=== Problem statement ===
A faithful copy is required: retype the records from their first line through the line with "pink bucket: [462,107,503,161]", and omit the pictures.

=== Dataset records ===
# # #
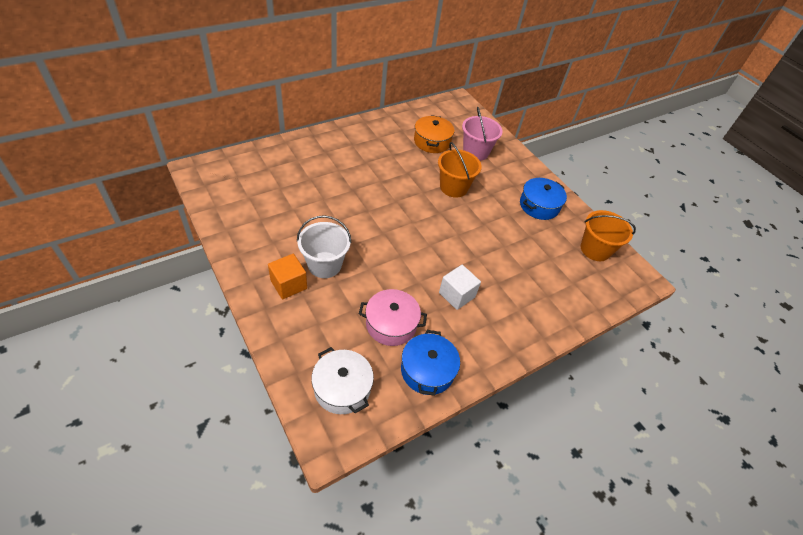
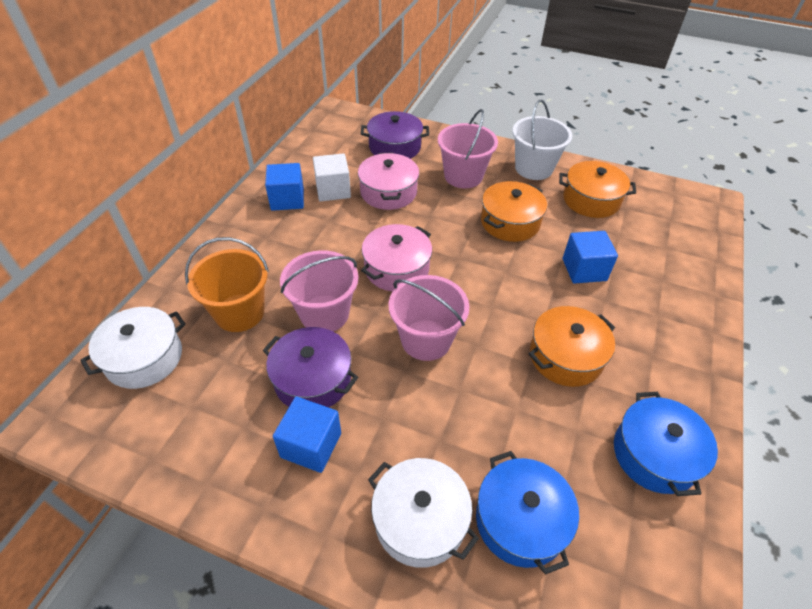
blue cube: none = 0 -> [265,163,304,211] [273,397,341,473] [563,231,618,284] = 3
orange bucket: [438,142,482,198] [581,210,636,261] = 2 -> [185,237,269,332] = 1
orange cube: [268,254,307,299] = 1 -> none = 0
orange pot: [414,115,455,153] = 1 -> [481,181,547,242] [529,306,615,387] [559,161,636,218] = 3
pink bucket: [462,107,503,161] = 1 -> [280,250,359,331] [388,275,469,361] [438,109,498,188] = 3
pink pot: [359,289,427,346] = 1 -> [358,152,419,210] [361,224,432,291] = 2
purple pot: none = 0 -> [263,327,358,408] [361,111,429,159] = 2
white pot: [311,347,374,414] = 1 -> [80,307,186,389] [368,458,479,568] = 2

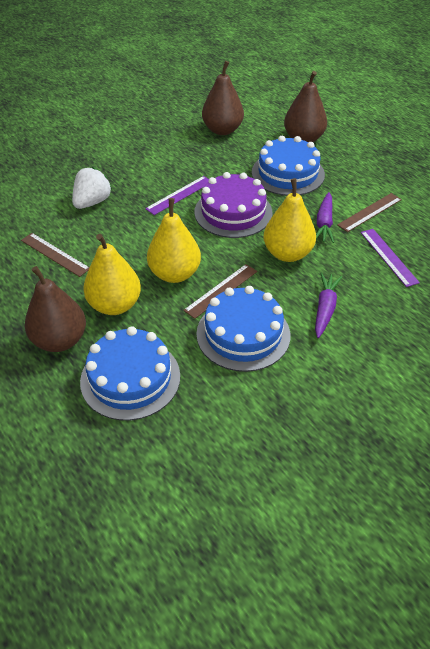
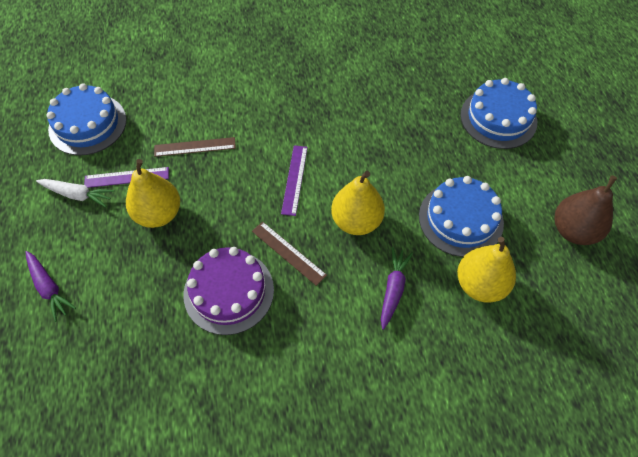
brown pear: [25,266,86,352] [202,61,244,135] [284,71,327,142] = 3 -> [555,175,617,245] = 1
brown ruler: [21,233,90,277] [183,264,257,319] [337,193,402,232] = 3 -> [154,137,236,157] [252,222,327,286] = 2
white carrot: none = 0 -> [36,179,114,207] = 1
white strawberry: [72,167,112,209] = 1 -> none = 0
# # #
=== Written answer ===
blue cube: none = 0 -> [265,163,304,211] [273,397,341,473] [563,231,618,284] = 3
orange bucket: [438,142,482,198] [581,210,636,261] = 2 -> [185,237,269,332] = 1
orange cube: [268,254,307,299] = 1 -> none = 0
orange pot: [414,115,455,153] = 1 -> [481,181,547,242] [529,306,615,387] [559,161,636,218] = 3
pink bucket: [462,107,503,161] = 1 -> [280,250,359,331] [388,275,469,361] [438,109,498,188] = 3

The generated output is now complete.